Records from a collection
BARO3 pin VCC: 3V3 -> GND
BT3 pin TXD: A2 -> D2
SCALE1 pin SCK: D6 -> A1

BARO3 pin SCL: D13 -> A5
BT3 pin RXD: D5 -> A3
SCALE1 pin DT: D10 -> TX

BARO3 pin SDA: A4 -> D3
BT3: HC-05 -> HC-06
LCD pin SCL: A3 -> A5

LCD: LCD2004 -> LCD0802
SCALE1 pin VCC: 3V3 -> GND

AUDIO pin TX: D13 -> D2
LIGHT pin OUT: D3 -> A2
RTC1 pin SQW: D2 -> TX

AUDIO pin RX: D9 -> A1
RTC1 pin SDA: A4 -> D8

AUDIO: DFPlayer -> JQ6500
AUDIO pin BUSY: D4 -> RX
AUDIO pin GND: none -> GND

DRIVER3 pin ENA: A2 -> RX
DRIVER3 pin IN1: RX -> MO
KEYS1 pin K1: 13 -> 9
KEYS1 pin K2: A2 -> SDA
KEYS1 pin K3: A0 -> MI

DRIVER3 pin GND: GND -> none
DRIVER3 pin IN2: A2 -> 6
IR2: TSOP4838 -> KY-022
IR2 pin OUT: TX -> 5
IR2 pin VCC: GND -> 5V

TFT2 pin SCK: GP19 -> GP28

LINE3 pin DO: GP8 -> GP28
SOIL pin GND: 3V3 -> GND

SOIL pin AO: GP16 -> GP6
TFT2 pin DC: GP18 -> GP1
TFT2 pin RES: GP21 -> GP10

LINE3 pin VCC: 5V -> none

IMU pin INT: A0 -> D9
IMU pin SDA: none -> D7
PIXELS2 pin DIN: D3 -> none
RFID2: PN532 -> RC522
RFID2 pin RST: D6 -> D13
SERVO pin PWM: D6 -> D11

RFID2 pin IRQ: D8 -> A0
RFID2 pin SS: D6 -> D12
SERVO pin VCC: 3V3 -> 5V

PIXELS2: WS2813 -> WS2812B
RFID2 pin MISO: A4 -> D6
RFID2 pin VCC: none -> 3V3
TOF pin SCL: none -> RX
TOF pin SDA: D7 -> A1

▶ **ACTIVITY**: The data above must be returned in full, exactly as written.

▶ **RESPONSE TO THE EXERCISE**:
BARO3 pin VCC: 3V3 -> GND
BT3 pin TXD: A2 -> D2
SCALE1 pin SCK: D6 -> A1

BARO3 pin SCL: D13 -> A5
BT3 pin RXD: D5 -> A3
SCALE1 pin DT: D10 -> TX

BARO3 pin SDA: A4 -> D3
BT3: HC-05 -> HC-06
LCD pin SCL: A3 -> A5

LCD: LCD2004 -> LCD0802
SCALE1 pin VCC: 3V3 -> GND

AUDIO pin TX: D13 -> D2
LIGHT pin OUT: D3 -> A2
RTC1 pin SQW: D2 -> TX

AUDIO pin RX: D9 -> A1
RTC1 pin SDA: A4 -> D8

AUDIO: DFPlayer -> JQ6500
AUDIO pin BUSY: D4 -> RX
AUDIO pin GND: none -> GND

DRIVER3 pin ENA: A2 -> RX
DRIVER3 pin IN1: RX -> MO
KEYS1 pin K1: 13 -> 9
KEYS1 pin K2: A2 -> SDA
KEYS1 pin K3: A0 -> MI

DRIVER3 pin GND: GND -> none
DRIVER3 pin IN2: A2 -> 6
IR2: TSOP4838 -> KY-022
IR2 pin OUT: TX -> 5
IR2 pin VCC: GND -> 5V

TFT2 pin SCK: GP19 -> GP28

LINE3 pin DO: GP8 -> GP28
SOIL pin GND: 3V3 -> GND

SOIL pin AO: GP16 -> GP6
TFT2 pin DC: GP18 -> GP1
TFT2 pin RES: GP21 -> GP10

LINE3 pin VCC: 5V -> none

IMU pin INT: A0 -> D9
IMU pin SDA: none -> D7
PIXELS2 pin DIN: D3 -> none
RFID2: PN532 -> RC522
RFID2 pin RST: D6 -> D13
SERVO pin PWM: D6 -> D11

RFID2 pin IRQ: D8 -> A0
RFID2 pin SS: D6 -> D12
SERVO pin VCC: 3V3 -> 5V

PIXELS2: WS2813 -> WS2812B
RFID2 pin MISO: A4 -> D6
RFID2 pin VCC: none -> 3V3
TOF pin SCL: none -> RX
TOF pin SDA: D7 -> A1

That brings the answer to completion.